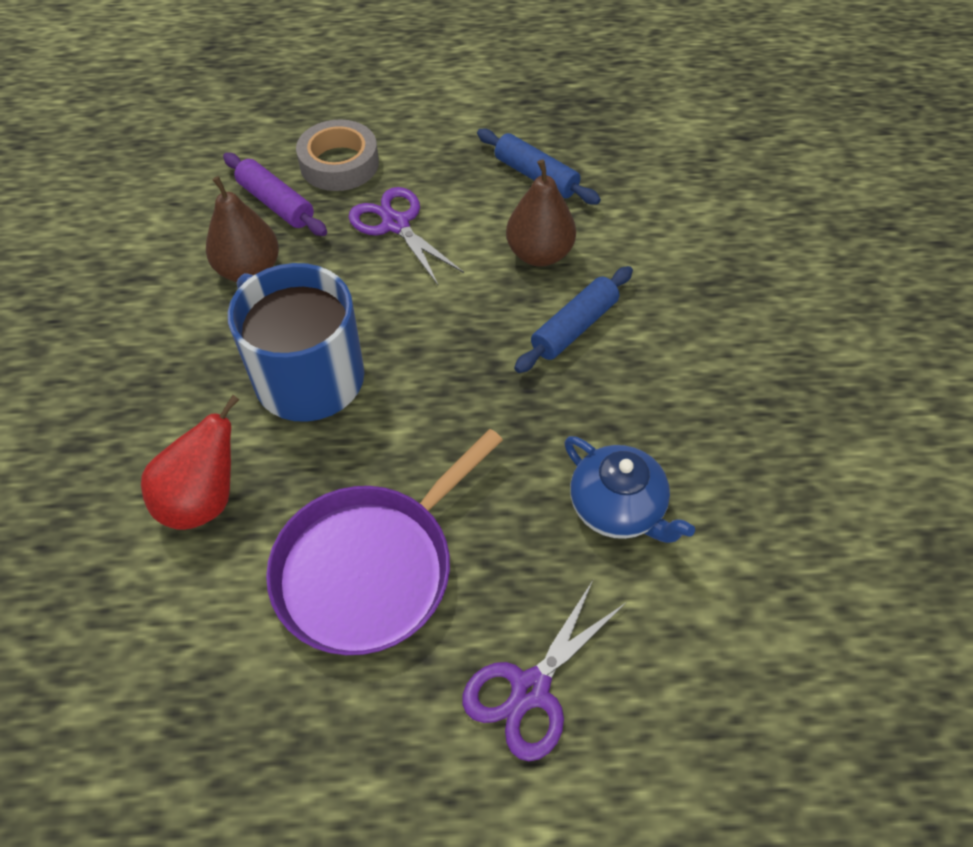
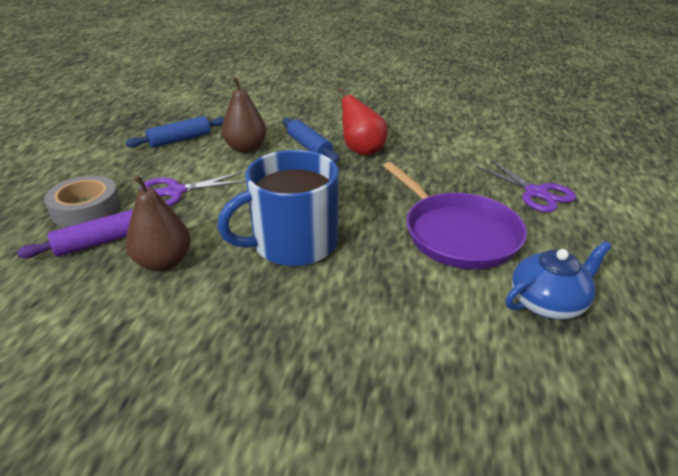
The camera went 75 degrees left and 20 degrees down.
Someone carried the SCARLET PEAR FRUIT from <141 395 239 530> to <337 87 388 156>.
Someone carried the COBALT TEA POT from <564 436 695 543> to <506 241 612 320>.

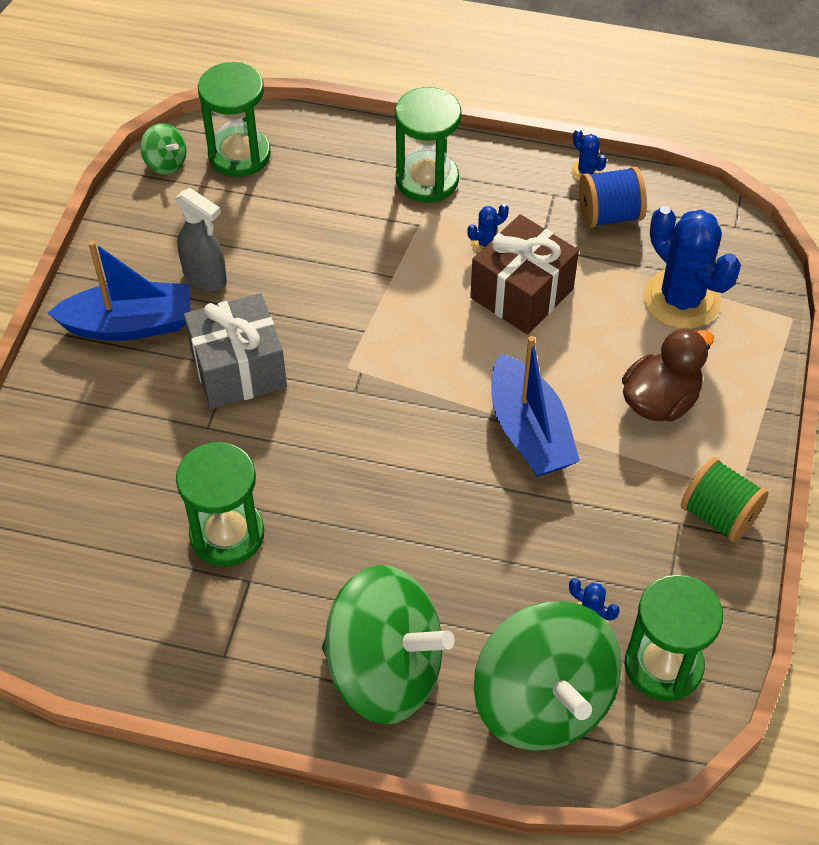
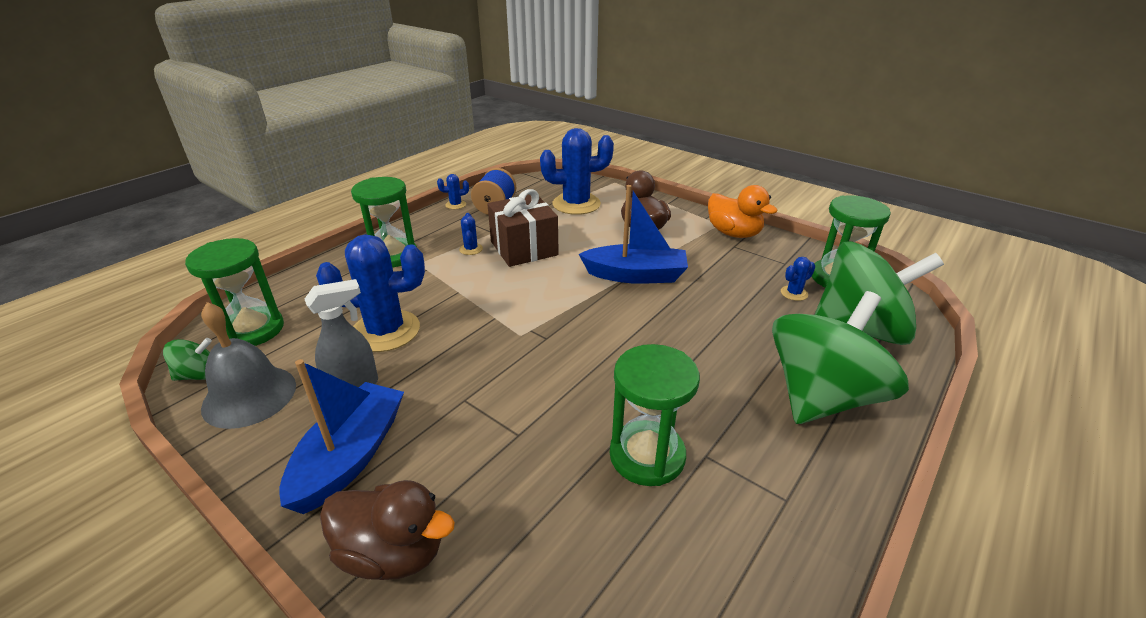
The camera went 65 degrees left and 20 degrees down.
Someone took away the GREY WRAPPED GIFT at <184 293 287 409>.
Someone put down the GREY HAND BELL at <201 302 296 429>.
Someone put down the COBALT SAGUARO CACTUS at <316 234 425 352>.
Someone put down the DARK BROWN DUCK at <320 480 455 580>.
Someone swapped the GREEN SPOOL at <681 457 769 543> for the ORANGE DUCK at <708 185 778 238>.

> _Assignment_
Your output must match the records word for word, apart from the images, which are left out.

> _Your solution_
The camera went 75 degrees left and 20 degrees down.
Someone carried the SCARLET PEAR FRUIT from <141 395 239 530> to <337 87 388 156>.
Someone carried the COBALT TEA POT from <564 436 695 543> to <506 241 612 320>.

The camera went 65 degrees left and 20 degrees down.
Someone took away the GREY WRAPPED GIFT at <184 293 287 409>.
Someone put down the GREY HAND BELL at <201 302 296 429>.
Someone put down the COBALT SAGUARO CACTUS at <316 234 425 352>.
Someone put down the DARK BROWN DUCK at <320 480 455 580>.
Someone swapped the GREEN SPOOL at <681 457 769 543> for the ORANGE DUCK at <708 185 778 238>.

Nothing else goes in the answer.